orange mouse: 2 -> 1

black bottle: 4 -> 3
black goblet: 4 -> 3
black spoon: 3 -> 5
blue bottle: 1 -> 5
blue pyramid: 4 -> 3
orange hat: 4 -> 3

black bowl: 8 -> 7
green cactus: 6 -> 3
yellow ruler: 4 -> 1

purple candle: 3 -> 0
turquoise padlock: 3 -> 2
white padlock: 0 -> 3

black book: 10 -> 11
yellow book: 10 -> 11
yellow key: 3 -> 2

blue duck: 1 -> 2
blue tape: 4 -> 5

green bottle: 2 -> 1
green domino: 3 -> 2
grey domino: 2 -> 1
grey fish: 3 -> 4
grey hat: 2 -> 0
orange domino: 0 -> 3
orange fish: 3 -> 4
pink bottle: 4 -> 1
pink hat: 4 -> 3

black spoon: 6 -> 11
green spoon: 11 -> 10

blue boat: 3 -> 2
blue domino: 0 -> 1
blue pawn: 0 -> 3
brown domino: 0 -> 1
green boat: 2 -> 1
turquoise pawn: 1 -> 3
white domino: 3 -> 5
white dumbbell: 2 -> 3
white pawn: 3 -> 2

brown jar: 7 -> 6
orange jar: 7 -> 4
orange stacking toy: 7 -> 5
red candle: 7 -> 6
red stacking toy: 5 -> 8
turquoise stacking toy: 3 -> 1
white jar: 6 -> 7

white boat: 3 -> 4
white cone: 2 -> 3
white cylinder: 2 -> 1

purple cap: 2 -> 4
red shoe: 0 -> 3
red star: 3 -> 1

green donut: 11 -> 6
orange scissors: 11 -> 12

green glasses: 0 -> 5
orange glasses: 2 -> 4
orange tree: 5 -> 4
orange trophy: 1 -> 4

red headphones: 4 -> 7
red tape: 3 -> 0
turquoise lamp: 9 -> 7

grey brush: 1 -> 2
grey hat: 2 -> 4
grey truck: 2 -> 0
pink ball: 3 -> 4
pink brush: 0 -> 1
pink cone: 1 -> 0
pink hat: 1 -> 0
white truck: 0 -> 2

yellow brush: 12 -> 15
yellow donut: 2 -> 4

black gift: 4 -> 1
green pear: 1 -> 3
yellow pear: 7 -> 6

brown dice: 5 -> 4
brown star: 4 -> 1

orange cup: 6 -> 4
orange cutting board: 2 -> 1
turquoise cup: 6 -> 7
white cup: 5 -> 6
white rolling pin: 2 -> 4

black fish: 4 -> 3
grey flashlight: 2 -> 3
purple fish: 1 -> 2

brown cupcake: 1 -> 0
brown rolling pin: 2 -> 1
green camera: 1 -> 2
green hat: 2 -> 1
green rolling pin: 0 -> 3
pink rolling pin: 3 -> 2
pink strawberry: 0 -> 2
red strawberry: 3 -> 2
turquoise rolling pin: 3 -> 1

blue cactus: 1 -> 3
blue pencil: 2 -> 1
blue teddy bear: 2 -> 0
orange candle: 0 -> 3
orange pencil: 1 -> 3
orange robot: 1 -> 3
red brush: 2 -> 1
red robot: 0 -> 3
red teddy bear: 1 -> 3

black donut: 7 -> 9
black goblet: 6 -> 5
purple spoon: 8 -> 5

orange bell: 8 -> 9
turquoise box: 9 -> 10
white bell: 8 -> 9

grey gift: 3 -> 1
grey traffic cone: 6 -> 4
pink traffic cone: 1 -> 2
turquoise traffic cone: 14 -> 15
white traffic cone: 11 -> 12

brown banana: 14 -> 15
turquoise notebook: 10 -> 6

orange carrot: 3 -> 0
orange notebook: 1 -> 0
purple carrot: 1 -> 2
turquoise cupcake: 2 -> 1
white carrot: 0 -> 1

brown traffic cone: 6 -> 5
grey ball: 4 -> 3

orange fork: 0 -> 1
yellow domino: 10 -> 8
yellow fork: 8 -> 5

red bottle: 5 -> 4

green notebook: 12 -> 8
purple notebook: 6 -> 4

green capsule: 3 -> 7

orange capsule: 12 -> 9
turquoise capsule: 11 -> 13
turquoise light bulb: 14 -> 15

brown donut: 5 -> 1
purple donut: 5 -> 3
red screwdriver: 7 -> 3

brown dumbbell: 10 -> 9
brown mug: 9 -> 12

──────────

PROBLEM DETAILS:
In full and word for word, give the listing above again.

RESPONSE AREA:
orange mouse: 2 -> 1

black bottle: 4 -> 3
black goblet: 4 -> 3
black spoon: 3 -> 5
blue bottle: 1 -> 5
blue pyramid: 4 -> 3
orange hat: 4 -> 3

black bowl: 8 -> 7
green cactus: 6 -> 3
yellow ruler: 4 -> 1

purple candle: 3 -> 0
turquoise padlock: 3 -> 2
white padlock: 0 -> 3

black book: 10 -> 11
yellow book: 10 -> 11
yellow key: 3 -> 2

blue duck: 1 -> 2
blue tape: 4 -> 5

green bottle: 2 -> 1
green domino: 3 -> 2
grey domino: 2 -> 1
grey fish: 3 -> 4
grey hat: 2 -> 0
orange domino: 0 -> 3
orange fish: 3 -> 4
pink bottle: 4 -> 1
pink hat: 4 -> 3

black spoon: 6 -> 11
green spoon: 11 -> 10

blue boat: 3 -> 2
blue domino: 0 -> 1
blue pawn: 0 -> 3
brown domino: 0 -> 1
green boat: 2 -> 1
turquoise pawn: 1 -> 3
white domino: 3 -> 5
white dumbbell: 2 -> 3
white pawn: 3 -> 2

brown jar: 7 -> 6
orange jar: 7 -> 4
orange stacking toy: 7 -> 5
red candle: 7 -> 6
red stacking toy: 5 -> 8
turquoise stacking toy: 3 -> 1
white jar: 6 -> 7

white boat: 3 -> 4
white cone: 2 -> 3
white cylinder: 2 -> 1

purple cap: 2 -> 4
red shoe: 0 -> 3
red star: 3 -> 1

green donut: 11 -> 6
orange scissors: 11 -> 12

green glasses: 0 -> 5
orange glasses: 2 -> 4
orange tree: 5 -> 4
orange trophy: 1 -> 4

red headphones: 4 -> 7
red tape: 3 -> 0
turquoise lamp: 9 -> 7

grey brush: 1 -> 2
grey hat: 2 -> 4
grey truck: 2 -> 0
pink ball: 3 -> 4
pink brush: 0 -> 1
pink cone: 1 -> 0
pink hat: 1 -> 0
white truck: 0 -> 2

yellow brush: 12 -> 15
yellow donut: 2 -> 4

black gift: 4 -> 1
green pear: 1 -> 3
yellow pear: 7 -> 6

brown dice: 5 -> 4
brown star: 4 -> 1

orange cup: 6 -> 4
orange cutting board: 2 -> 1
turquoise cup: 6 -> 7
white cup: 5 -> 6
white rolling pin: 2 -> 4

black fish: 4 -> 3
grey flashlight: 2 -> 3
purple fish: 1 -> 2

brown cupcake: 1 -> 0
brown rolling pin: 2 -> 1
green camera: 1 -> 2
green hat: 2 -> 1
green rolling pin: 0 -> 3
pink rolling pin: 3 -> 2
pink strawberry: 0 -> 2
red strawberry: 3 -> 2
turquoise rolling pin: 3 -> 1

blue cactus: 1 -> 3
blue pencil: 2 -> 1
blue teddy bear: 2 -> 0
orange candle: 0 -> 3
orange pencil: 1 -> 3
orange robot: 1 -> 3
red brush: 2 -> 1
red robot: 0 -> 3
red teddy bear: 1 -> 3

black donut: 7 -> 9
black goblet: 6 -> 5
purple spoon: 8 -> 5

orange bell: 8 -> 9
turquoise box: 9 -> 10
white bell: 8 -> 9

grey gift: 3 -> 1
grey traffic cone: 6 -> 4
pink traffic cone: 1 -> 2
turquoise traffic cone: 14 -> 15
white traffic cone: 11 -> 12

brown banana: 14 -> 15
turquoise notebook: 10 -> 6

orange carrot: 3 -> 0
orange notebook: 1 -> 0
purple carrot: 1 -> 2
turquoise cupcake: 2 -> 1
white carrot: 0 -> 1

brown traffic cone: 6 -> 5
grey ball: 4 -> 3

orange fork: 0 -> 1
yellow domino: 10 -> 8
yellow fork: 8 -> 5

red bottle: 5 -> 4

green notebook: 12 -> 8
purple notebook: 6 -> 4

green capsule: 3 -> 7

orange capsule: 12 -> 9
turquoise capsule: 11 -> 13
turquoise light bulb: 14 -> 15

brown donut: 5 -> 1
purple donut: 5 -> 3
red screwdriver: 7 -> 3

brown dumbbell: 10 -> 9
brown mug: 9 -> 12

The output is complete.